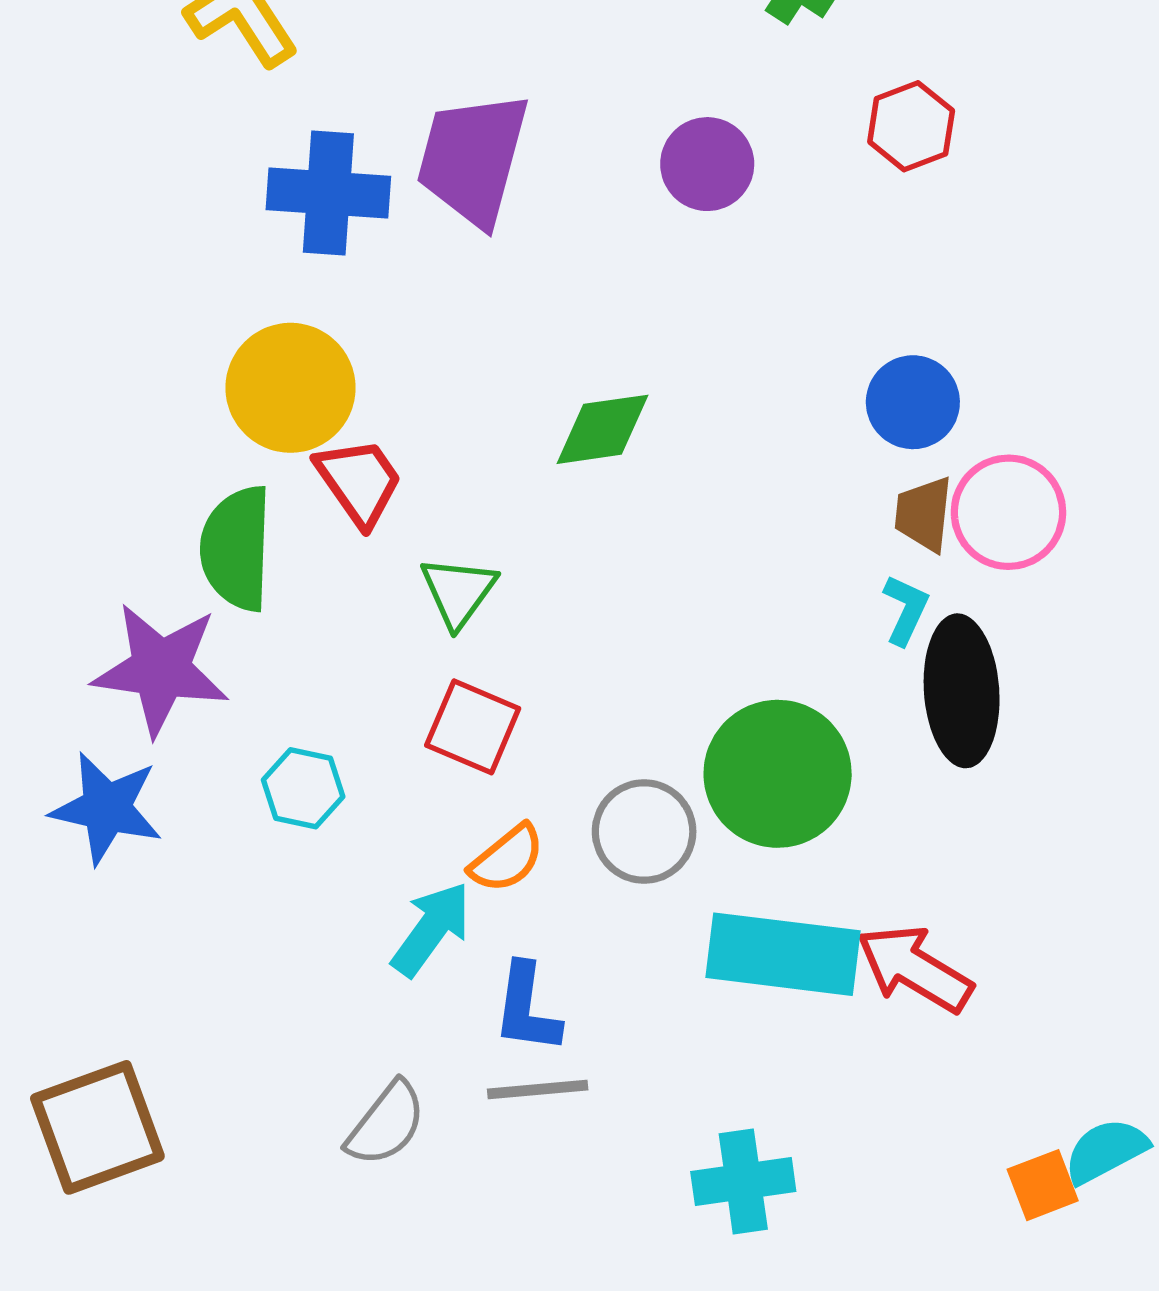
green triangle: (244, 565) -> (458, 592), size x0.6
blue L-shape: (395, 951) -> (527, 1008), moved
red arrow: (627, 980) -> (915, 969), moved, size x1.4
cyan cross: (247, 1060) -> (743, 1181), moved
...
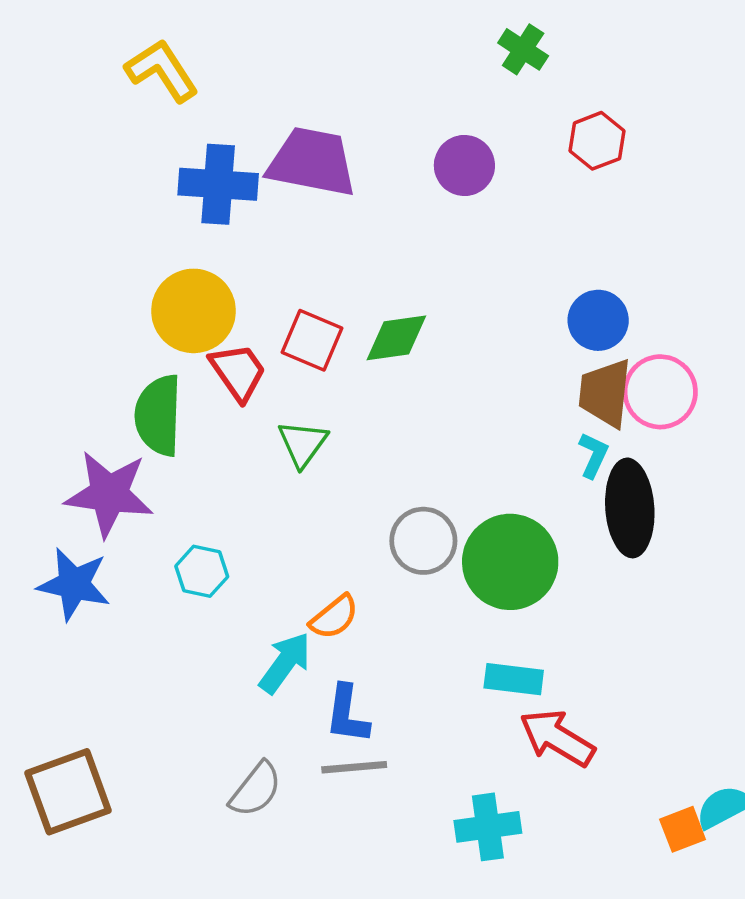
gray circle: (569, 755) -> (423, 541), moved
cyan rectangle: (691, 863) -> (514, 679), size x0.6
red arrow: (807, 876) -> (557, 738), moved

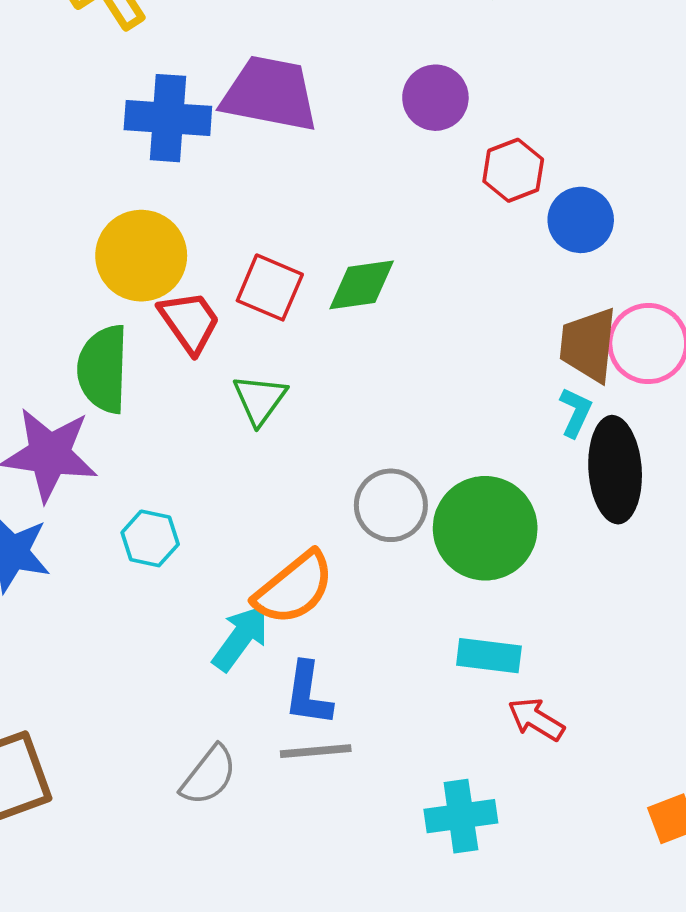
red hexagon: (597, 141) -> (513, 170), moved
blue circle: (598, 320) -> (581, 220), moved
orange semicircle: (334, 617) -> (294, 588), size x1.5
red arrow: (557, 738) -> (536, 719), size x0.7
==
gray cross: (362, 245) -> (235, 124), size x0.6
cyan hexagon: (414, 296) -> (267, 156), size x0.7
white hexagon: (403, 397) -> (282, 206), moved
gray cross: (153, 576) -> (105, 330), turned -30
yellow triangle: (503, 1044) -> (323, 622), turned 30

ASSIGNMENT
Above are the lines; repeat exactly the ones from the line containing "blue circle: (598, 320) -> (581, 220), moved" down to the line containing "red arrow: (557, 738)", both inclusive.

EXERCISE SOLUTION
blue circle: (598, 320) -> (581, 220), moved
orange semicircle: (334, 617) -> (294, 588), size x1.5
red arrow: (557, 738) -> (536, 719), size x0.7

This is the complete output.